> [WORK ORDER]: The listing below is to be duplicated exactly, with every picture omitted.

> [EXERCISE DATA]:
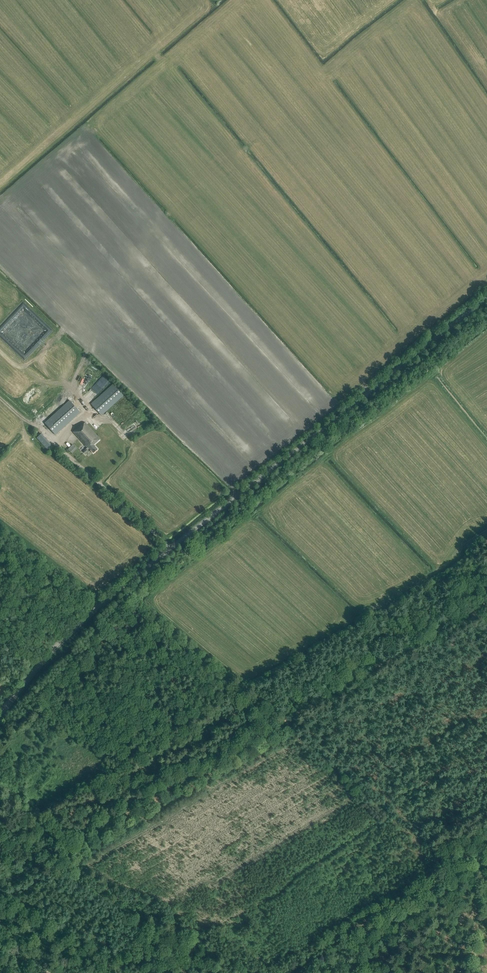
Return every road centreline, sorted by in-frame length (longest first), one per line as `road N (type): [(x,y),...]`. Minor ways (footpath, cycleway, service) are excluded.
road 1 (secondary): [(0,716),(53,650),(155,557),(486,297)]
road 2 (track): [(486,603),(284,722)]
road 3 (track): [(61,867),(231,972)]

> [OUTPUT FOR THIS EXERCISE]:
Return every road centreline, sorted by in-frame length (longest first), one per line as `road N (type): [(x,y),...]`. Minor ways (footpath, cycleway, service) are excluded.
road 1 (secondary): [(0,716),(53,650),(155,557),(486,297)]
road 2 (track): [(486,603),(284,722)]
road 3 (track): [(61,867),(231,972)]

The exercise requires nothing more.